→ **Problem to work on**
From the first line to the last, please print the entries exactly, omitting pictures.
[Opening Dataset section]
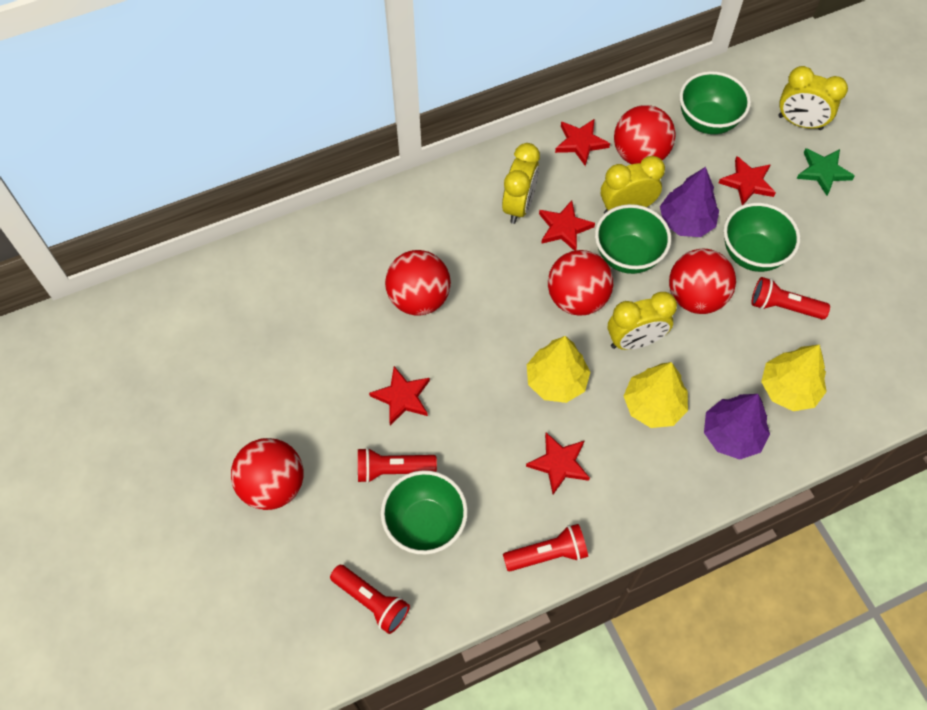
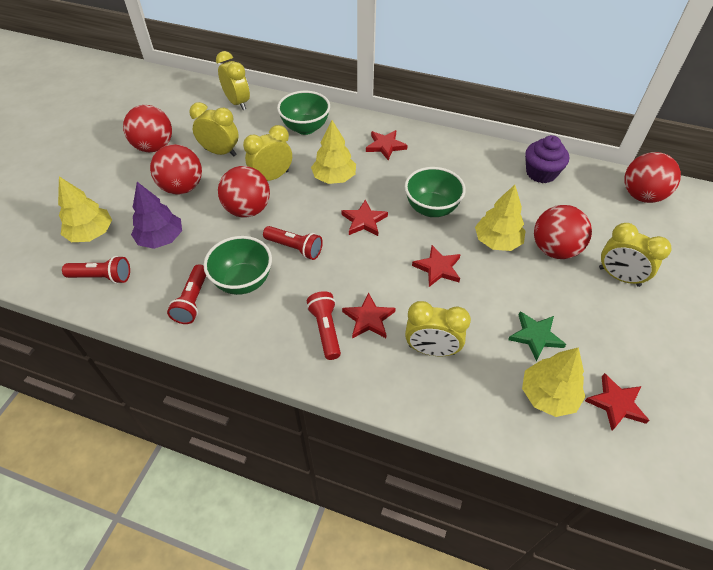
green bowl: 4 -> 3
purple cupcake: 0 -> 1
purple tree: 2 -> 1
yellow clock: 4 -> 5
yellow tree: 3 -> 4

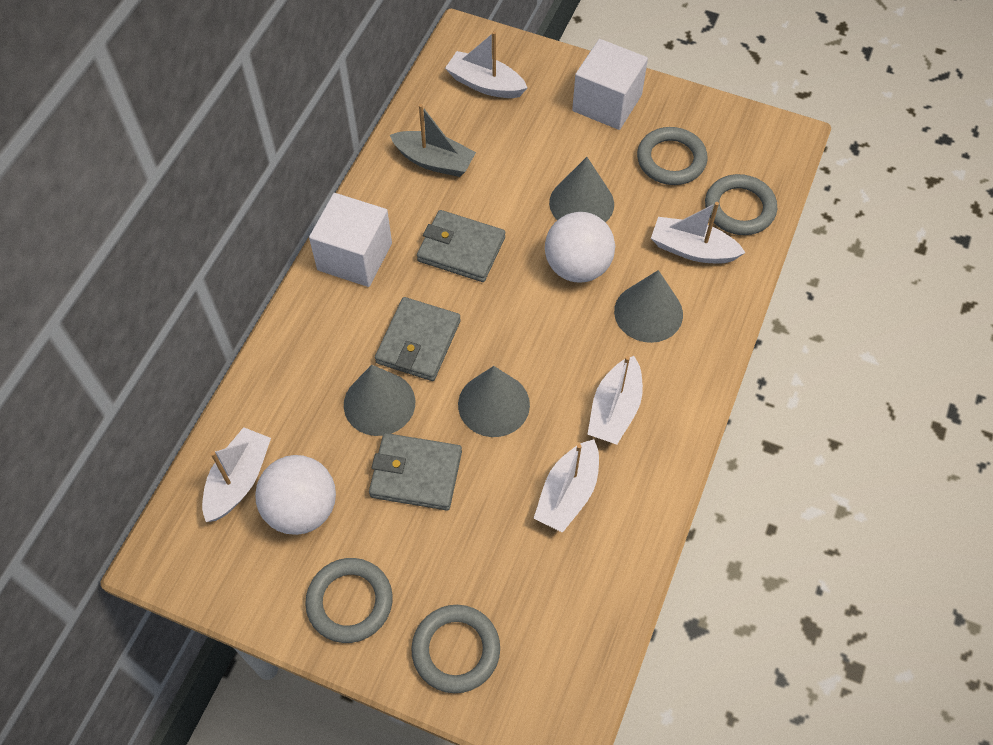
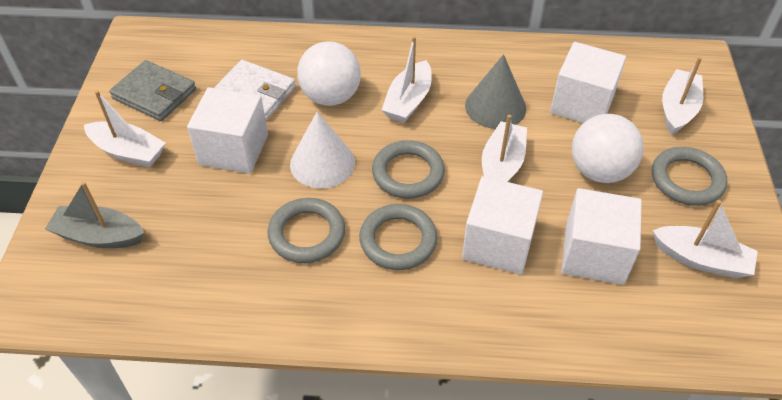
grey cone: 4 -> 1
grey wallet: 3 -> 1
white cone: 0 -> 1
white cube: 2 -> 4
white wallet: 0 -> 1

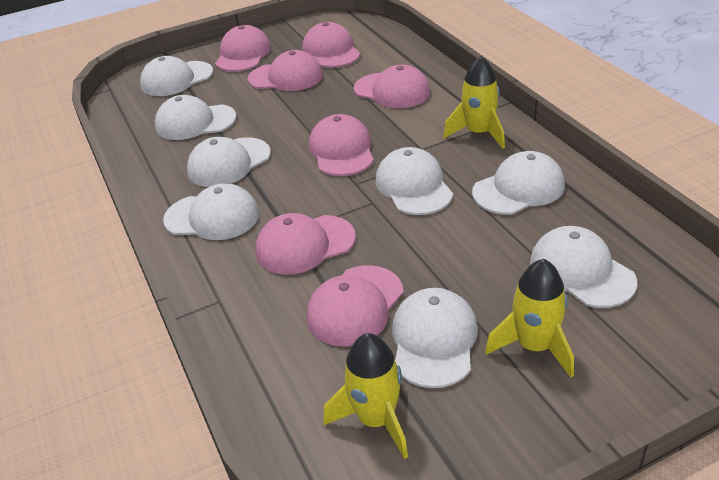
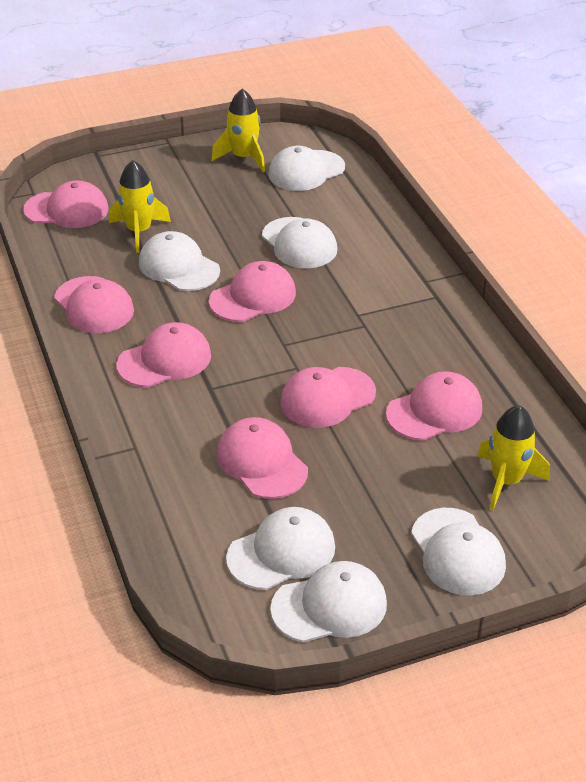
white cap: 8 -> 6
[Closing Dataset section]
→ **Answer for the task**
green bowl: 4 -> 3
purple cupcake: 0 -> 1
purple tree: 2 -> 1
yellow clock: 4 -> 5
yellow tree: 3 -> 4

grey cone: 4 -> 1
grey wallet: 3 -> 1
white cone: 0 -> 1
white cube: 2 -> 4
white wallet: 0 -> 1

white cap: 8 -> 6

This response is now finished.